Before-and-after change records
--------------------

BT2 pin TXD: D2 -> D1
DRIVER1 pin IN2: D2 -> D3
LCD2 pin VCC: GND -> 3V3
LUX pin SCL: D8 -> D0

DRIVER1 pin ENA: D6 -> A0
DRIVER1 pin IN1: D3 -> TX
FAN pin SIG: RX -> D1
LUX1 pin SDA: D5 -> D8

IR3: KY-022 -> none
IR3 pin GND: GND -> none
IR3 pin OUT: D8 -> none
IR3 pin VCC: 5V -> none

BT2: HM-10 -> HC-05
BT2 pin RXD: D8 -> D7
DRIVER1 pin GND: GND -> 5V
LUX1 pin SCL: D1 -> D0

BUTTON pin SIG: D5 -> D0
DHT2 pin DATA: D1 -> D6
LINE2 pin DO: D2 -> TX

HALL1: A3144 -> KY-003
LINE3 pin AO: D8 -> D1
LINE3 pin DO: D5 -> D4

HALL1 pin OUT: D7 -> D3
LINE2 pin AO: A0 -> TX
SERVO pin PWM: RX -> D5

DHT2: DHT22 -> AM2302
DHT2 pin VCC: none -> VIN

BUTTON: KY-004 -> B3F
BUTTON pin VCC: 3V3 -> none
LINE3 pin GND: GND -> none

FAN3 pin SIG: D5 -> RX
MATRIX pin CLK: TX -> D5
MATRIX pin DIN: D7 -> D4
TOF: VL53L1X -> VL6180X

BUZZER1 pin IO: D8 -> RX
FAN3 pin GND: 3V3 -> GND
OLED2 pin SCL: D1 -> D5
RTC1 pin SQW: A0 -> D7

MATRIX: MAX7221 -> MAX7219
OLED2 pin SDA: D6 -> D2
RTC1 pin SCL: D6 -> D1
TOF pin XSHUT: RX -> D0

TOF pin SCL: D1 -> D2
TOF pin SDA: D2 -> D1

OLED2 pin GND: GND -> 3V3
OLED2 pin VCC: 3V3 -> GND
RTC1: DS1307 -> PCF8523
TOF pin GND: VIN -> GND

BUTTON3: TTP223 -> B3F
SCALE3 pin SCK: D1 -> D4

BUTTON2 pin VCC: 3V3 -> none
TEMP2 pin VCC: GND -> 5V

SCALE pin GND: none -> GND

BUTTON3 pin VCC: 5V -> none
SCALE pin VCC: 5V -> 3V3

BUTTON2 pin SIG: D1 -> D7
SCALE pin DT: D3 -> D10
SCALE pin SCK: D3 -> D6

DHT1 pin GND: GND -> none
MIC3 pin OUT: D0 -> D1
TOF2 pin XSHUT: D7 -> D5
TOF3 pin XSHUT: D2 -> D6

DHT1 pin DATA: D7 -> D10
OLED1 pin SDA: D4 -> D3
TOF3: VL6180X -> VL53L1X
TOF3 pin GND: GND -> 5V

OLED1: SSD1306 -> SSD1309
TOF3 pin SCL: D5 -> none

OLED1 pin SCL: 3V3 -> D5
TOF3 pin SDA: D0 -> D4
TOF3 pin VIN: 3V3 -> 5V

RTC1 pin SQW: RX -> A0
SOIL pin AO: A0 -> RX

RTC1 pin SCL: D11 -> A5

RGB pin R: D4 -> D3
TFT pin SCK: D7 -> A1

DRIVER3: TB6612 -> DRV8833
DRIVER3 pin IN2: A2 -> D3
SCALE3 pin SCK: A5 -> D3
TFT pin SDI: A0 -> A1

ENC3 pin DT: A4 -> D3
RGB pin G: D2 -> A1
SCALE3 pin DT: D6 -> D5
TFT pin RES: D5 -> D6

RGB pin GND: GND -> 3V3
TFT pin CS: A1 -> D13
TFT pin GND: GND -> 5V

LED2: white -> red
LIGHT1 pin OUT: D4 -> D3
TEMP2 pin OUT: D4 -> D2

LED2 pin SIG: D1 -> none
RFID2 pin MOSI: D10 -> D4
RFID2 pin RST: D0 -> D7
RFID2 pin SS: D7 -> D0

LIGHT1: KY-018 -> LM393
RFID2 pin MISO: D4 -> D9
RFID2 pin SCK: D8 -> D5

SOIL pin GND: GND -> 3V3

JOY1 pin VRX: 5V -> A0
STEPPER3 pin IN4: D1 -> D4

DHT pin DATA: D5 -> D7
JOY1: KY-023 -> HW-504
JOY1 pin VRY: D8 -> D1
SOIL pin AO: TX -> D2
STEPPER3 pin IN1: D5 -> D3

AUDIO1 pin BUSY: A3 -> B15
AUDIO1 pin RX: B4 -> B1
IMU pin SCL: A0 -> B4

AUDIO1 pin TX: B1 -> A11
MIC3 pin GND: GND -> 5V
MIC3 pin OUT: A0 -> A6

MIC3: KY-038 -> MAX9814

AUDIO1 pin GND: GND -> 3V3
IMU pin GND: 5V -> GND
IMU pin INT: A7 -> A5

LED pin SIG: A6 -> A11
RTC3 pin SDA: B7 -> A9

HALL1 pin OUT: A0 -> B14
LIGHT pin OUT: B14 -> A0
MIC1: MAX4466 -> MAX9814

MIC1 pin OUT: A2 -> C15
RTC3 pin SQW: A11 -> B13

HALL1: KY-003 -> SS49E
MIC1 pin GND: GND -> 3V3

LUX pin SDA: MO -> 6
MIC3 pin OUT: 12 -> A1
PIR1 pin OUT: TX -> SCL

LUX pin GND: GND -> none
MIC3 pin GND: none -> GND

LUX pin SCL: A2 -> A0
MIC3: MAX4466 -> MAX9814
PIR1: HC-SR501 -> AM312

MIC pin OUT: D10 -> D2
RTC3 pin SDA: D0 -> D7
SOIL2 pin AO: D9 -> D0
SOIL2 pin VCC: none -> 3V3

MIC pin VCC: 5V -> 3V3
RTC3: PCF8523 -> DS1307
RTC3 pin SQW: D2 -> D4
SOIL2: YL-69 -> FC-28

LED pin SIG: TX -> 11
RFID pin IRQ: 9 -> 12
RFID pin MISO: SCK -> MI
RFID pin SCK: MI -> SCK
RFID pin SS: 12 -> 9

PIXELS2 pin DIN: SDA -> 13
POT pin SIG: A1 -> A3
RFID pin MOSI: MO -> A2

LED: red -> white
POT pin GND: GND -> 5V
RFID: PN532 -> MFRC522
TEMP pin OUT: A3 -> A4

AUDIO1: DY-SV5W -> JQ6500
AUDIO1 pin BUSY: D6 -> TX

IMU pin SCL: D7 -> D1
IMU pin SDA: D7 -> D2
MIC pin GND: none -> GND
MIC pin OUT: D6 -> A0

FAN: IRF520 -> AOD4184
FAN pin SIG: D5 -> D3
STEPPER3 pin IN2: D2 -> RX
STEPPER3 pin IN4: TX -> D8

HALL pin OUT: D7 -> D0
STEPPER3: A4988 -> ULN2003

--------------------

WHAT YOU HAVE TO DO: Give back exactly the lines from the first line of the records through the line holding "HALL1 pin OUT: D7 -> D3", including both of those lines and leaving out all others.

YOUR RESPONSE:
BT2 pin TXD: D2 -> D1
DRIVER1 pin IN2: D2 -> D3
LCD2 pin VCC: GND -> 3V3
LUX pin SCL: D8 -> D0

DRIVER1 pin ENA: D6 -> A0
DRIVER1 pin IN1: D3 -> TX
FAN pin SIG: RX -> D1
LUX1 pin SDA: D5 -> D8

IR3: KY-022 -> none
IR3 pin GND: GND -> none
IR3 pin OUT: D8 -> none
IR3 pin VCC: 5V -> none

BT2: HM-10 -> HC-05
BT2 pin RXD: D8 -> D7
DRIVER1 pin GND: GND -> 5V
LUX1 pin SCL: D1 -> D0

BUTTON pin SIG: D5 -> D0
DHT2 pin DATA: D1 -> D6
LINE2 pin DO: D2 -> TX

HALL1: A3144 -> KY-003
LINE3 pin AO: D8 -> D1
LINE3 pin DO: D5 -> D4

HALL1 pin OUT: D7 -> D3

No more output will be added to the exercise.